▶ About this task:
Among the records below, find each line bearing the word "cactus" and copy it.

▶ Provided data:

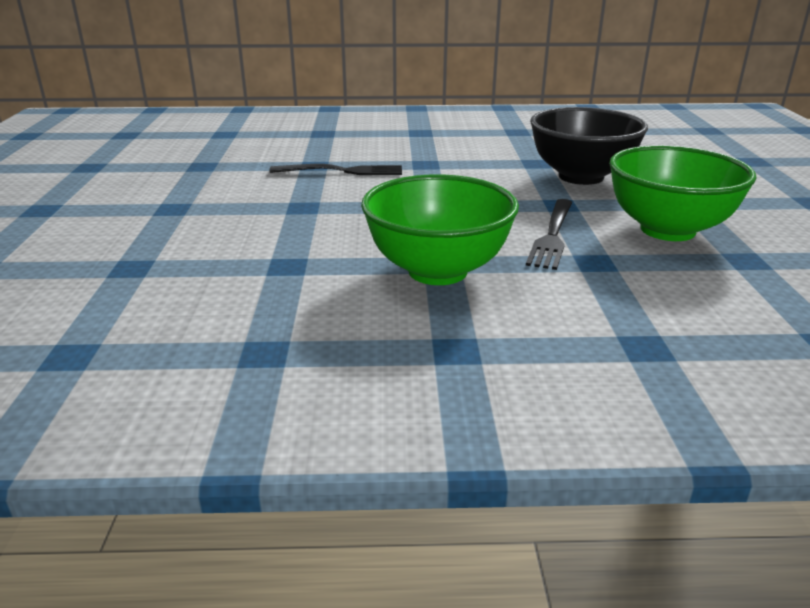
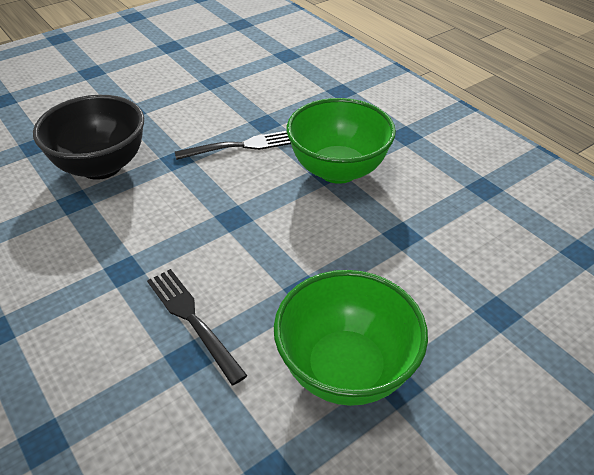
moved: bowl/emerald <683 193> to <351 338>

...

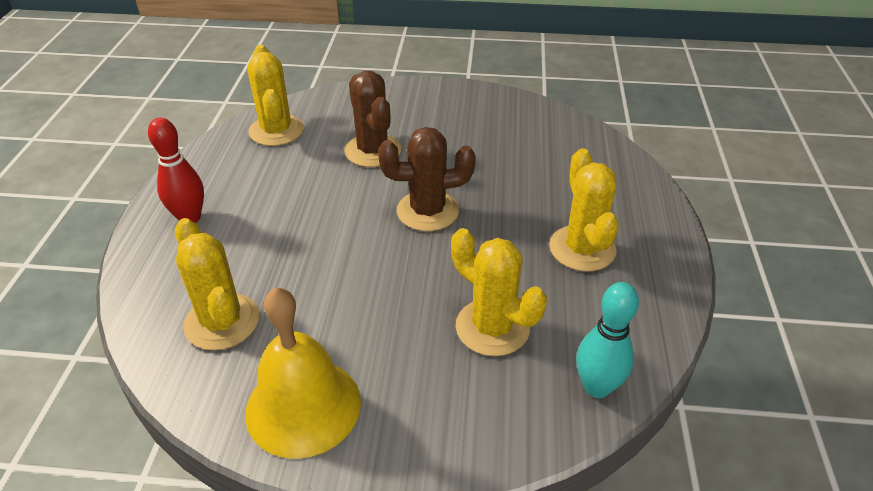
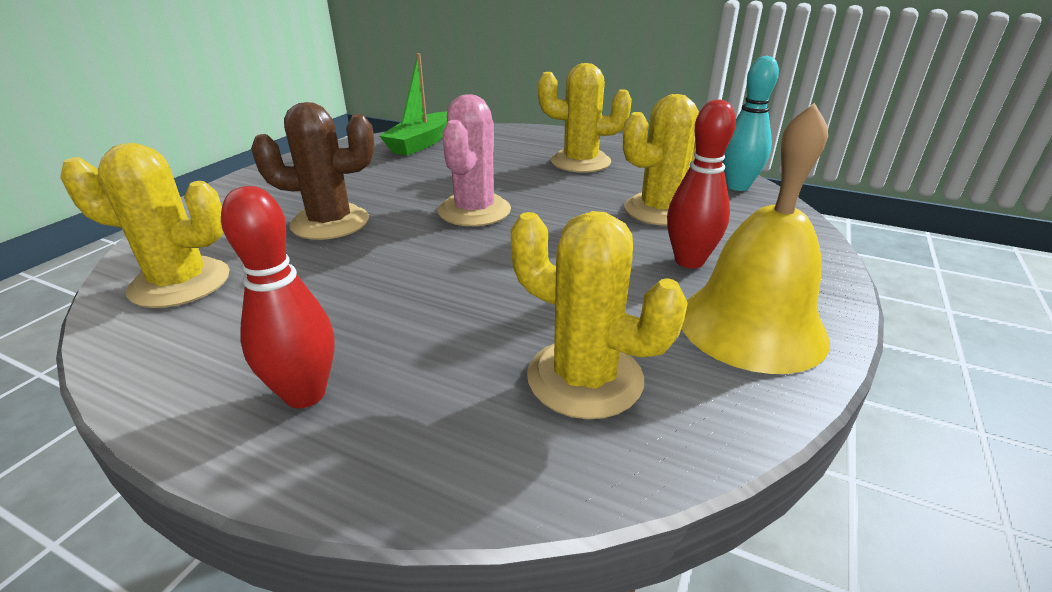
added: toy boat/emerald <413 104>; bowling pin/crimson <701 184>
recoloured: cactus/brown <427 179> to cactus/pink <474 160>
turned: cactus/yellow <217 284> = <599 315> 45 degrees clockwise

▶ Response area:
recoloured: cactus/brown <427 179> to cactus/pink <474 160>
turned: cactus/yellow <217 284> = <599 315> 45 degrees clockwise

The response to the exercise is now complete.